Records excerpted from a collection:
┌────────

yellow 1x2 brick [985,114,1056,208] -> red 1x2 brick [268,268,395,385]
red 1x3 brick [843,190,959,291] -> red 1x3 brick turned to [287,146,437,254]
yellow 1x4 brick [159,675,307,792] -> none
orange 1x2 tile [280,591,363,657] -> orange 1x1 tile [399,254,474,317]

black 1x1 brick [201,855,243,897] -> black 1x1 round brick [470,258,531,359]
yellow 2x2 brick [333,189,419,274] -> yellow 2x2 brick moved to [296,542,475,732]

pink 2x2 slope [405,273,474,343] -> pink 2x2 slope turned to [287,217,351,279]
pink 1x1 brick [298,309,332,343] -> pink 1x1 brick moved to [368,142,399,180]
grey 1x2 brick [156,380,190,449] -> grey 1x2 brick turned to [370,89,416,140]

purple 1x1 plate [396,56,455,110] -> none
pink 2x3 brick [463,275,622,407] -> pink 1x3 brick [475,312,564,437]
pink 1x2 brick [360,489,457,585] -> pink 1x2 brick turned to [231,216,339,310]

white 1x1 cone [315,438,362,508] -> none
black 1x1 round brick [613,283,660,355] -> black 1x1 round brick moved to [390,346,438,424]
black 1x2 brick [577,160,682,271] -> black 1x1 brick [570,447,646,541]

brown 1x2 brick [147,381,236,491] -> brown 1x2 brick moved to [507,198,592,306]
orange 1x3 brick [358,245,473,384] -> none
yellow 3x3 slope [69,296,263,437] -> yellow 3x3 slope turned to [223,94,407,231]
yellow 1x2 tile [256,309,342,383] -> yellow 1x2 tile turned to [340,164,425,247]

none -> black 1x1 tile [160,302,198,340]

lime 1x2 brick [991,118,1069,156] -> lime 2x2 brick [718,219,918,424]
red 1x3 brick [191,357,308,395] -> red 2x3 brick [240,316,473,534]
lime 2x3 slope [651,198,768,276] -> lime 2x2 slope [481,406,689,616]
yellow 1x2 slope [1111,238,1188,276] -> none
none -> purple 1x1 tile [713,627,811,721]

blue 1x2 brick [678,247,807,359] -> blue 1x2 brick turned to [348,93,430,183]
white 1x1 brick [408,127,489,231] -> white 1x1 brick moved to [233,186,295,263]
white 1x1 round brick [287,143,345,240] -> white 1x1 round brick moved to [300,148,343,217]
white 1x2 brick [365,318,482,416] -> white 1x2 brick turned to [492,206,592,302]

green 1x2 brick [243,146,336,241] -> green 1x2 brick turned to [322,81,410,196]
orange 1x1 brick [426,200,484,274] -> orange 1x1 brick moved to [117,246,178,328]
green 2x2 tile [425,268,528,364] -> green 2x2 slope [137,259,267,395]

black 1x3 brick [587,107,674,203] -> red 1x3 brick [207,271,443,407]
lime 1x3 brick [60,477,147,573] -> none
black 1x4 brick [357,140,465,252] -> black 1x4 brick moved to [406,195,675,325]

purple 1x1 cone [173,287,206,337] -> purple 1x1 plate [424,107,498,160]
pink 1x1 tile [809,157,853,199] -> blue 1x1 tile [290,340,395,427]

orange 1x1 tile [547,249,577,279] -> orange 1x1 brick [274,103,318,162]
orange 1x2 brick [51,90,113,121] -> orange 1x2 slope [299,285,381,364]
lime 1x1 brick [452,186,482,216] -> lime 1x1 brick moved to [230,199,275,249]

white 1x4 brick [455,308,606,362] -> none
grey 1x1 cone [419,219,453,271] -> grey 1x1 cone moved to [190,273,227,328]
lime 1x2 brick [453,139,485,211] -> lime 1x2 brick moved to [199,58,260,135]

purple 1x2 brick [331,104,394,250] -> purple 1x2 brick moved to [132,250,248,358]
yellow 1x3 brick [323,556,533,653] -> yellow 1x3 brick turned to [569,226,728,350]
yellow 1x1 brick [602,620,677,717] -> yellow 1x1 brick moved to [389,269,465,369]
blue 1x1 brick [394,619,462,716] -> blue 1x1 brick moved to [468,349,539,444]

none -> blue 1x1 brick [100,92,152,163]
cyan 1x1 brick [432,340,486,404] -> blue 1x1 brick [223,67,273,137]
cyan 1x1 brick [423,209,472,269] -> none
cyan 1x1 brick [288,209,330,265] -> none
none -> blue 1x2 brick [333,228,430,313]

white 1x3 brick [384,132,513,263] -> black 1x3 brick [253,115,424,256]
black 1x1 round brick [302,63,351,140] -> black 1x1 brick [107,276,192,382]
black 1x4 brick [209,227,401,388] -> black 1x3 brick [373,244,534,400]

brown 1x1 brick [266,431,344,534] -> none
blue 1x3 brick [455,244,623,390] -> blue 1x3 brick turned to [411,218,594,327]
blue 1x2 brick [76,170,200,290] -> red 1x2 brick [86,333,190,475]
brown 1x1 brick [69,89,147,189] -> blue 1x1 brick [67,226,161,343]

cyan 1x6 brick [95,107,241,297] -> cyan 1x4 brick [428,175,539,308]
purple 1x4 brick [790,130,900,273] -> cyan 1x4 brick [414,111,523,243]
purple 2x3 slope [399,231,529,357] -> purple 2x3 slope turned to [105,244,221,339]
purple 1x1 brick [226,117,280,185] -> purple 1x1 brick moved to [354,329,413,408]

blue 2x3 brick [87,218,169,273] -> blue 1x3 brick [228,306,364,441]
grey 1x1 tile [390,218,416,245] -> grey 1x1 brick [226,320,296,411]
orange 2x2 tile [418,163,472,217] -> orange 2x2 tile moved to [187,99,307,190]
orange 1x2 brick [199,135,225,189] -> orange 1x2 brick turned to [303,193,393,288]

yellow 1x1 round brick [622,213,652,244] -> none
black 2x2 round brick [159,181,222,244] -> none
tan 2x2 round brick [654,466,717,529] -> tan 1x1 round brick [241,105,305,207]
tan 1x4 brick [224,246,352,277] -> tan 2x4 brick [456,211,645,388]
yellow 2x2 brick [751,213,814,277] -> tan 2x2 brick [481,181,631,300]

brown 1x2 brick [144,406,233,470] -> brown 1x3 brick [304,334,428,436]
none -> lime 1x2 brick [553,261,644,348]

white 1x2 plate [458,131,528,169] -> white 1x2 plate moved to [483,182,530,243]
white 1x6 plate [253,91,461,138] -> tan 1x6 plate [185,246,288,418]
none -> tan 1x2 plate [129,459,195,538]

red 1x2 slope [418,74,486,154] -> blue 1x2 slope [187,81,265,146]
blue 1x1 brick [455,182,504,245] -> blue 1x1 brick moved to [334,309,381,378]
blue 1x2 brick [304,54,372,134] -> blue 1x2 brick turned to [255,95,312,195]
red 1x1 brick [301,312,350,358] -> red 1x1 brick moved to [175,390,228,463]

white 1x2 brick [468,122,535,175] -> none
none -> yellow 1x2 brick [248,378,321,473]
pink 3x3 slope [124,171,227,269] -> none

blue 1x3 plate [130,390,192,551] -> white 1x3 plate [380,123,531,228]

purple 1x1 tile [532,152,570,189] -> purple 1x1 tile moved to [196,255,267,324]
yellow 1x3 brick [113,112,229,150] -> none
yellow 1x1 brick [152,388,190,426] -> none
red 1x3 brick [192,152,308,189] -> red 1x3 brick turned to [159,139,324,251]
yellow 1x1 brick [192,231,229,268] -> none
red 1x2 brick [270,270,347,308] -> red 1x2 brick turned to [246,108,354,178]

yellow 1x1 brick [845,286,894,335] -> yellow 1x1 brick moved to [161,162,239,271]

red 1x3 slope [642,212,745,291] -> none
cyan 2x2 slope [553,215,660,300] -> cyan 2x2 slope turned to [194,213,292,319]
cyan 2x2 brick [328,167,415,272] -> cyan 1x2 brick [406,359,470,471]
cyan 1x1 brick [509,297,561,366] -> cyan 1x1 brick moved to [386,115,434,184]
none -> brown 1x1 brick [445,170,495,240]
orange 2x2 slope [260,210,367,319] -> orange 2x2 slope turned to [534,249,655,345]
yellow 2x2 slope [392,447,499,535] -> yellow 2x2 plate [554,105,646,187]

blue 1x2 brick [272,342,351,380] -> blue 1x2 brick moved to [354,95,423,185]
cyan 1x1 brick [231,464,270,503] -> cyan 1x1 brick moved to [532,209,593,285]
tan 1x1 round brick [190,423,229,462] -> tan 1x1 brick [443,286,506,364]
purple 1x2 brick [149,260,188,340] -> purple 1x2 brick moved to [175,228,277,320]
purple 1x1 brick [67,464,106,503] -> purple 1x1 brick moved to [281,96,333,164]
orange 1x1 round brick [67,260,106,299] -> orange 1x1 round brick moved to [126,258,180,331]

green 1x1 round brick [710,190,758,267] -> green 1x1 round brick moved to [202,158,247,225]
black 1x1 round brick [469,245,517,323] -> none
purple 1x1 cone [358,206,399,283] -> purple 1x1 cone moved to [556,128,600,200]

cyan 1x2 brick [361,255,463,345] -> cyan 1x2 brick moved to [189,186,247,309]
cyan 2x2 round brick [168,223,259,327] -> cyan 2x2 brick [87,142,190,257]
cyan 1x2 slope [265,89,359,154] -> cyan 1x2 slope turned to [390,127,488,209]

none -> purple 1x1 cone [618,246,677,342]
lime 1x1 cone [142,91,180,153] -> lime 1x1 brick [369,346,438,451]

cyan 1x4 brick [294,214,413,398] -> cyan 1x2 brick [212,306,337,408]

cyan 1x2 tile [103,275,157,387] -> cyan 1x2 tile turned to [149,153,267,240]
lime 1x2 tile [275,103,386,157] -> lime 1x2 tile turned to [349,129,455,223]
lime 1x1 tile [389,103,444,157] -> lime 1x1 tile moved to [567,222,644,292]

└────────

# [Goal of the exercise]
Look above for the line holding "none -> black 1x1 tile [160,302,198,340]", then set down exactly that line and every line after it up to and including the line holding "none -> blue 1x1 brick [100,92,152,163]", with nothing else.

# [Answer to this problem]
none -> black 1x1 tile [160,302,198,340]

lime 1x2 brick [991,118,1069,156] -> lime 2x2 brick [718,219,918,424]
red 1x3 brick [191,357,308,395] -> red 2x3 brick [240,316,473,534]
lime 2x3 slope [651,198,768,276] -> lime 2x2 slope [481,406,689,616]
yellow 1x2 slope [1111,238,1188,276] -> none
none -> purple 1x1 tile [713,627,811,721]

blue 1x2 brick [678,247,807,359] -> blue 1x2 brick turned to [348,93,430,183]
white 1x1 brick [408,127,489,231] -> white 1x1 brick moved to [233,186,295,263]
white 1x1 round brick [287,143,345,240] -> white 1x1 round brick moved to [300,148,343,217]
white 1x2 brick [365,318,482,416] -> white 1x2 brick turned to [492,206,592,302]

green 1x2 brick [243,146,336,241] -> green 1x2 brick turned to [322,81,410,196]
orange 1x1 brick [426,200,484,274] -> orange 1x1 brick moved to [117,246,178,328]
green 2x2 tile [425,268,528,364] -> green 2x2 slope [137,259,267,395]

black 1x3 brick [587,107,674,203] -> red 1x3 brick [207,271,443,407]
lime 1x3 brick [60,477,147,573] -> none
black 1x4 brick [357,140,465,252] -> black 1x4 brick moved to [406,195,675,325]

purple 1x1 cone [173,287,206,337] -> purple 1x1 plate [424,107,498,160]
pink 1x1 tile [809,157,853,199] -> blue 1x1 tile [290,340,395,427]

orange 1x1 tile [547,249,577,279] -> orange 1x1 brick [274,103,318,162]
orange 1x2 brick [51,90,113,121] -> orange 1x2 slope [299,285,381,364]
lime 1x1 brick [452,186,482,216] -> lime 1x1 brick moved to [230,199,275,249]

white 1x4 brick [455,308,606,362] -> none
grey 1x1 cone [419,219,453,271] -> grey 1x1 cone moved to [190,273,227,328]
lime 1x2 brick [453,139,485,211] -> lime 1x2 brick moved to [199,58,260,135]

purple 1x2 brick [331,104,394,250] -> purple 1x2 brick moved to [132,250,248,358]
yellow 1x3 brick [323,556,533,653] -> yellow 1x3 brick turned to [569,226,728,350]
yellow 1x1 brick [602,620,677,717] -> yellow 1x1 brick moved to [389,269,465,369]
blue 1x1 brick [394,619,462,716] -> blue 1x1 brick moved to [468,349,539,444]

none -> blue 1x1 brick [100,92,152,163]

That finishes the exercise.